[Data in this exercise]
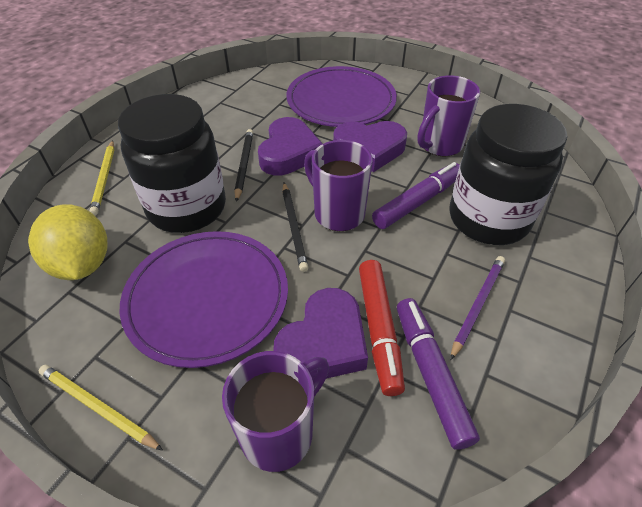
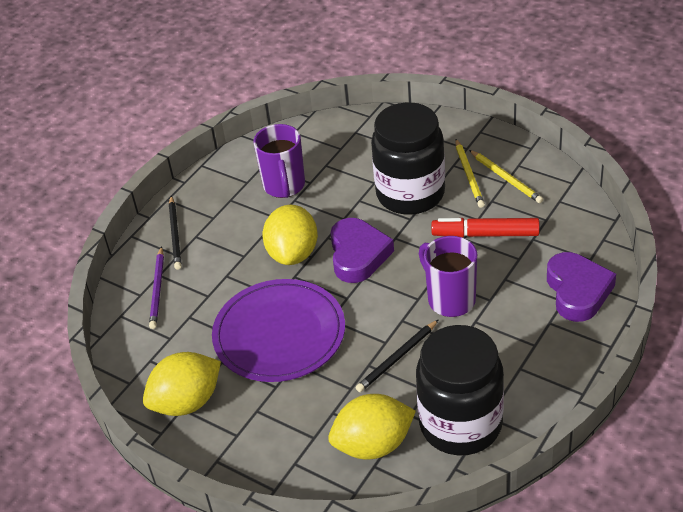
purple heart: 3 -> 2
purple marker: 2 -> 0
purple mug: 3 -> 2
purple plate: 2 -> 1
yellow lemon: 1 -> 3

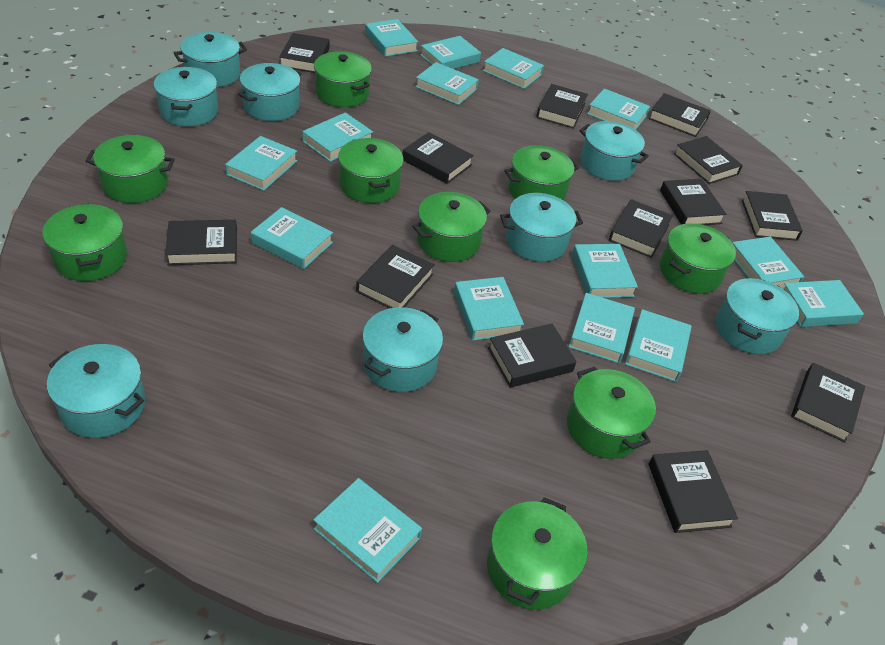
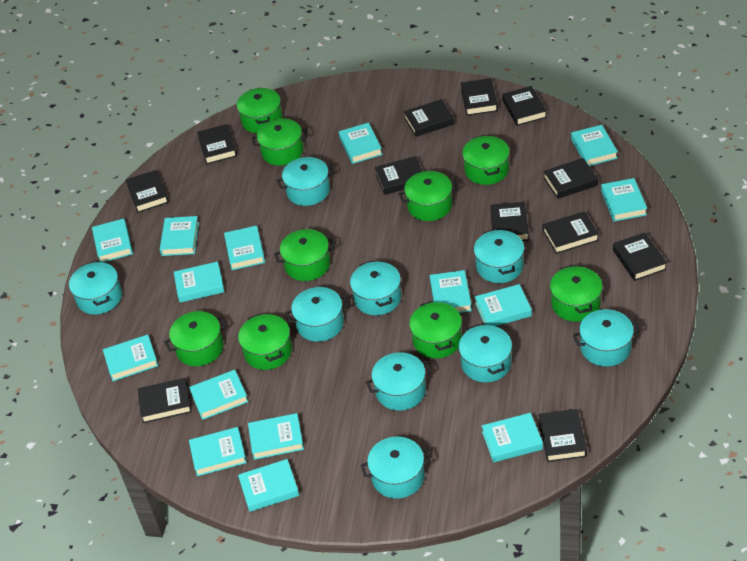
black book: 13 -> 12
turquoise pot: 8 -> 9

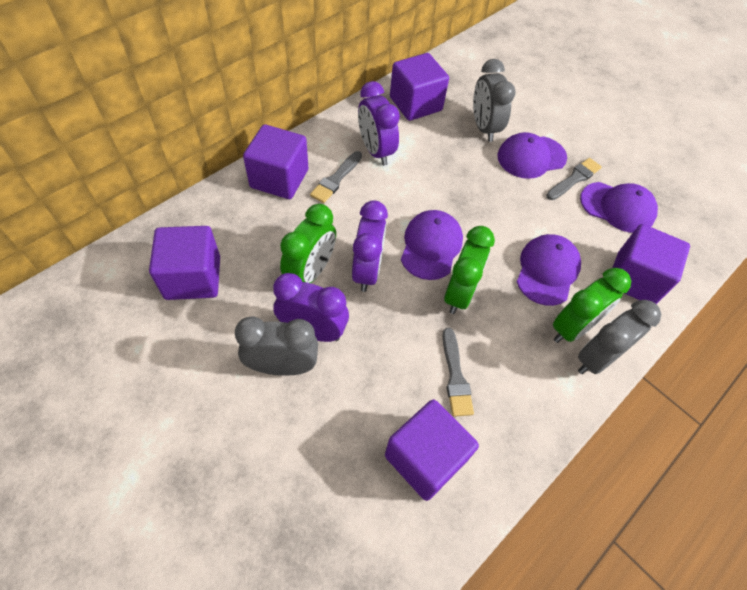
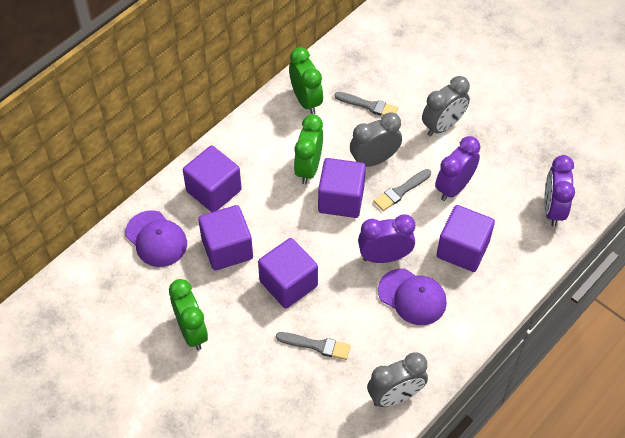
purple cap: 4 -> 2

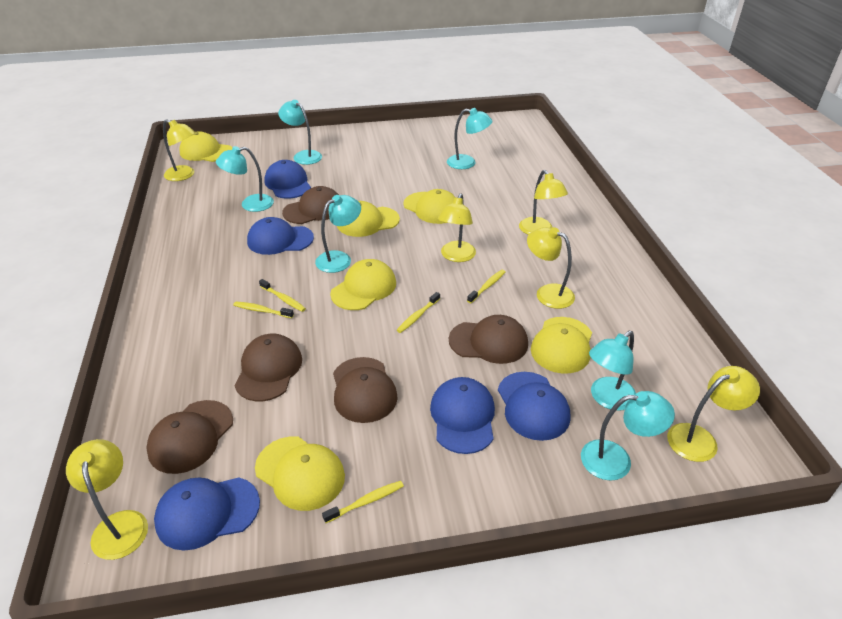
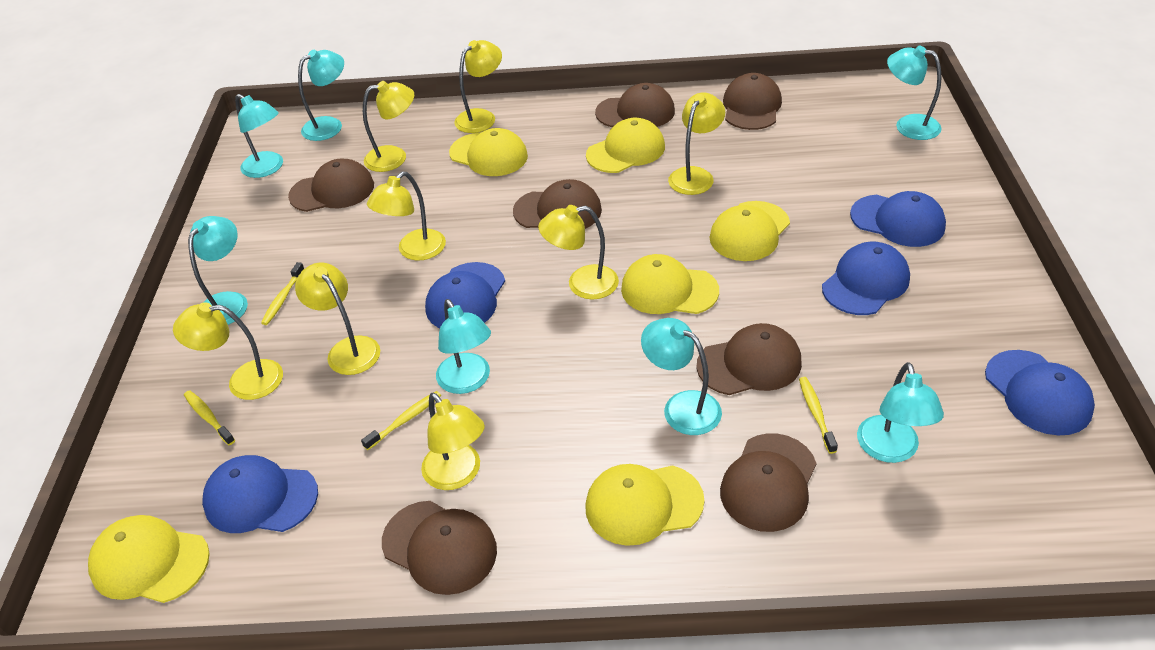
brown cap: 5 -> 7
turquoise lamp: 6 -> 7
yellow lamp: 6 -> 8
yellow toothbrush: 5 -> 4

[What needs to be done]
Type out the data above once more, exactly, with no images included.

[Completed task]
purple heart: 3 -> 2
purple marker: 2 -> 0
purple mug: 3 -> 2
purple plate: 2 -> 1
yellow lemon: 1 -> 3

black book: 13 -> 12
turquoise pot: 8 -> 9

purple cap: 4 -> 2

brown cap: 5 -> 7
turquoise lamp: 6 -> 7
yellow lamp: 6 -> 8
yellow toothbrush: 5 -> 4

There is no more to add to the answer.